Given data |

════════

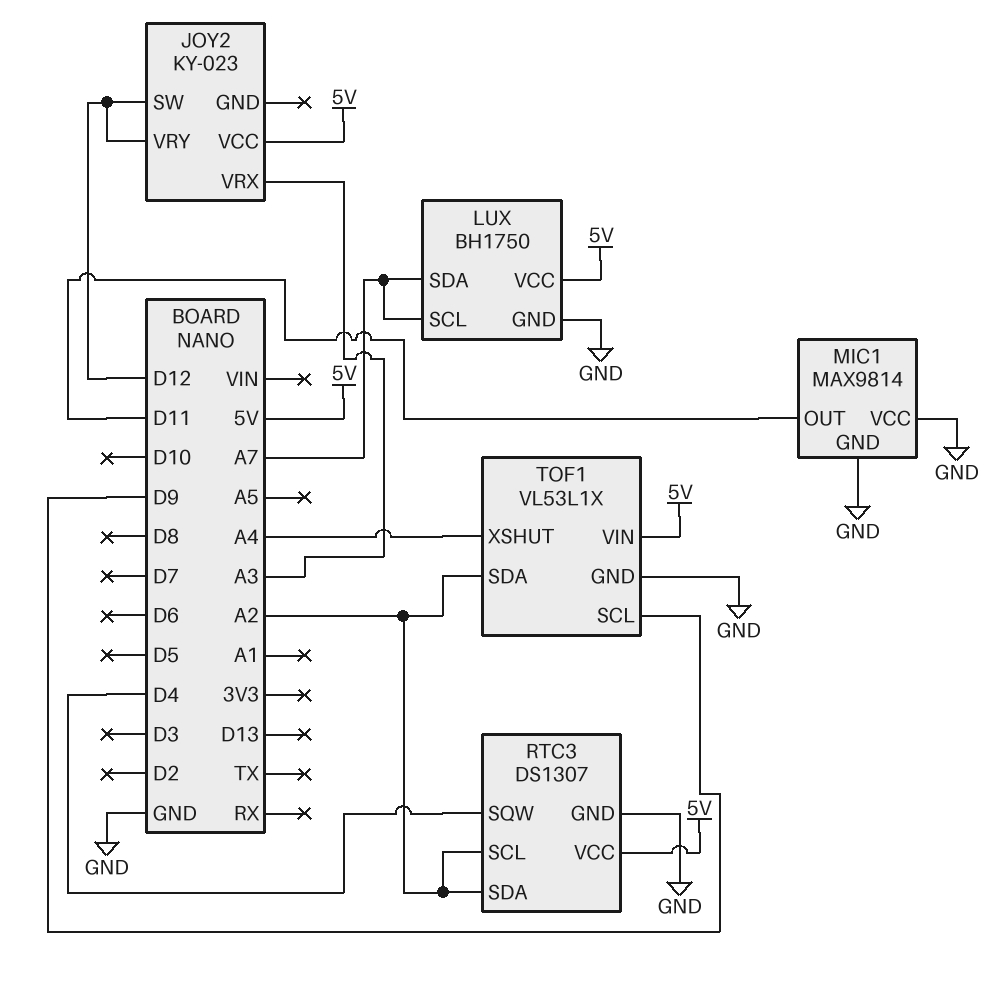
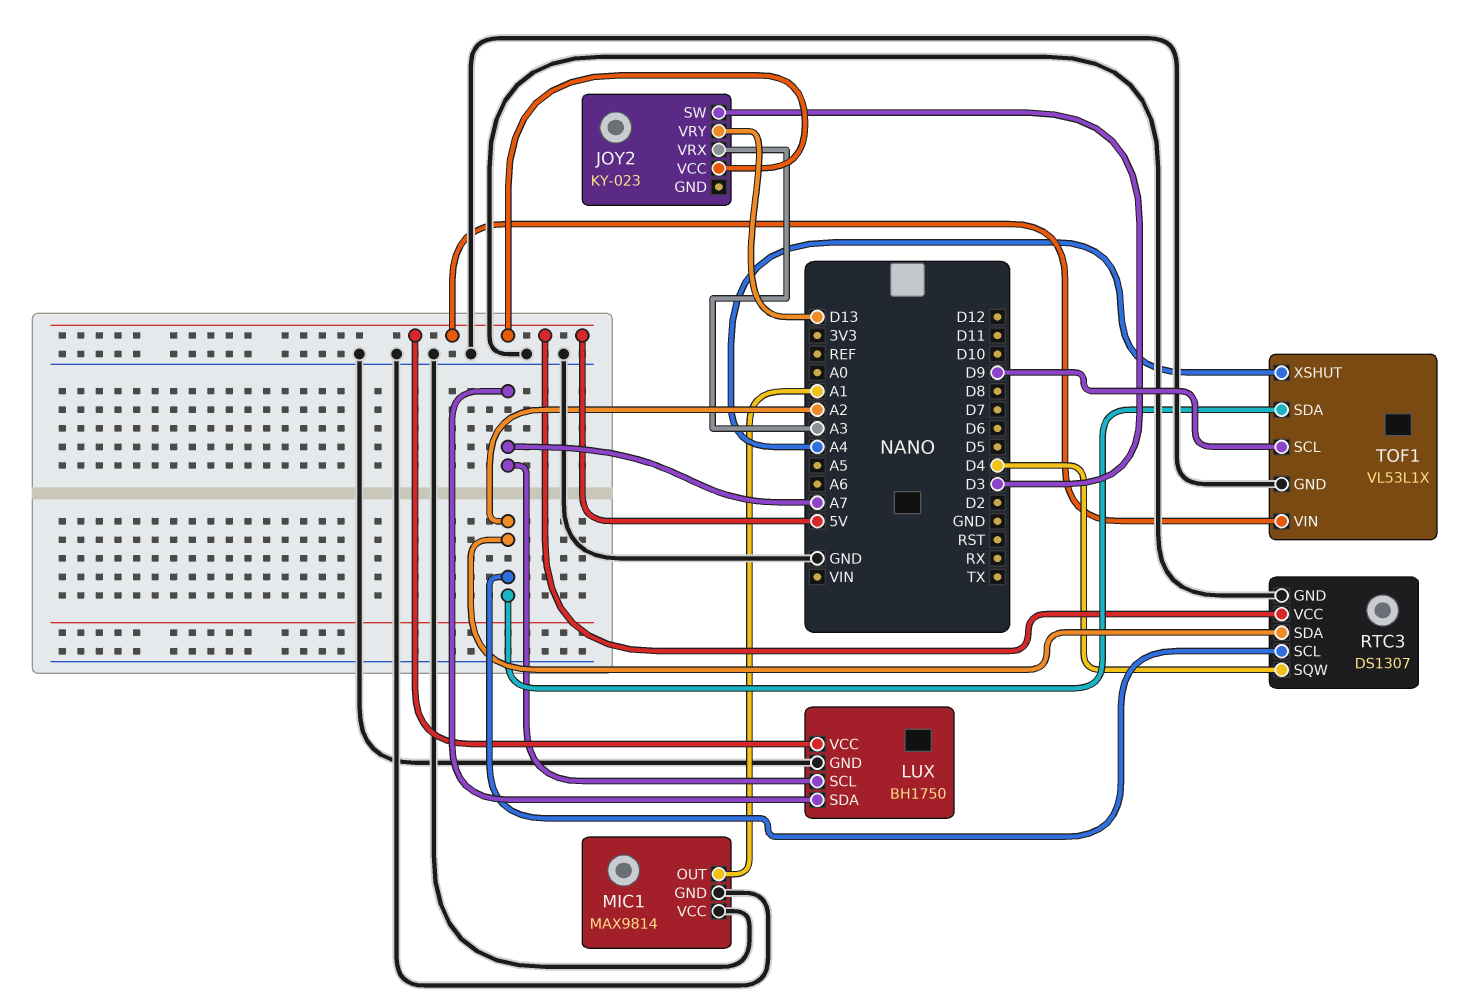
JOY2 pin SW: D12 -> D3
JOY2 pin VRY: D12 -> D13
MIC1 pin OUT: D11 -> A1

════════

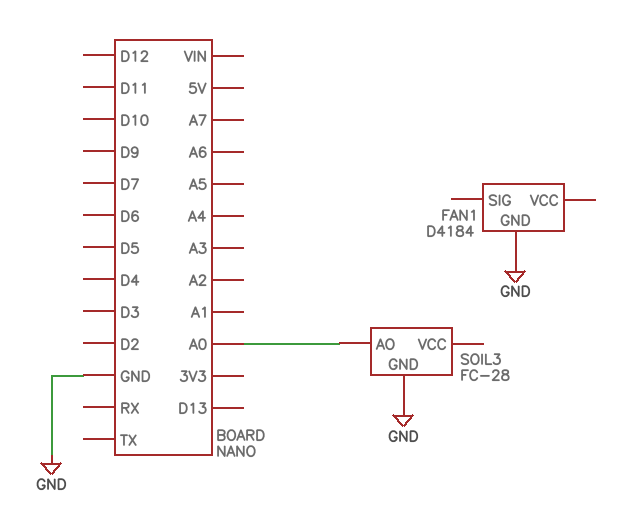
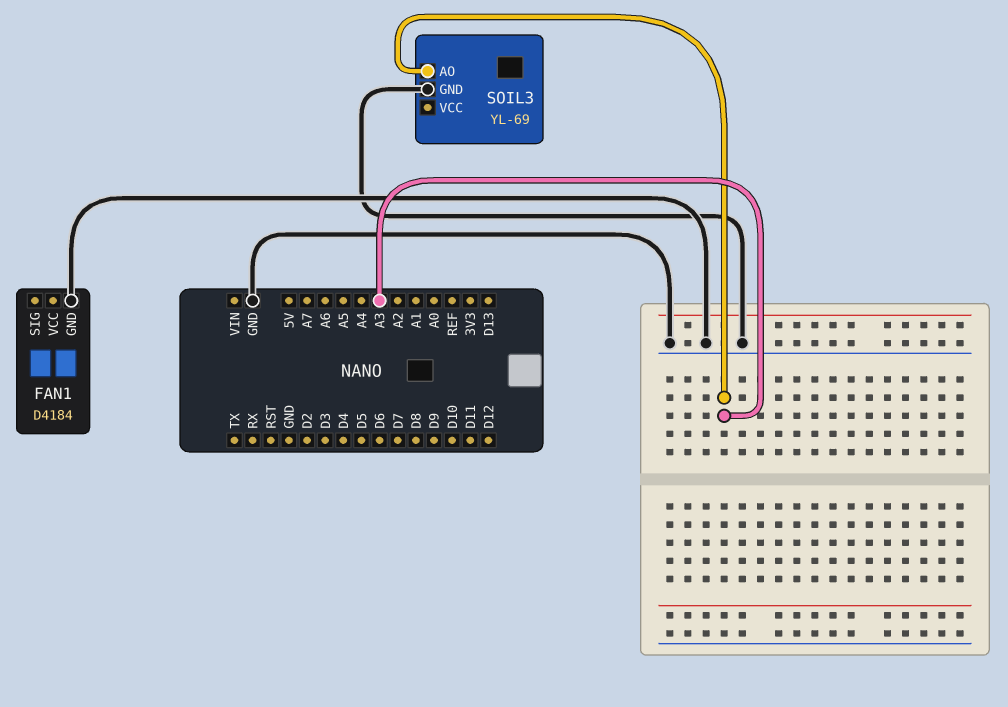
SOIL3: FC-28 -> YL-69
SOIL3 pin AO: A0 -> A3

════════

Assignment |
Going back over the entries above, copy word for word every line from the one that has "JOY2 pin SW: D12 -> D3" on through the one that has "MIC1 pin OUT: D11 -> A1".

Expected answer |
JOY2 pin SW: D12 -> D3
JOY2 pin VRY: D12 -> D13
MIC1 pin OUT: D11 -> A1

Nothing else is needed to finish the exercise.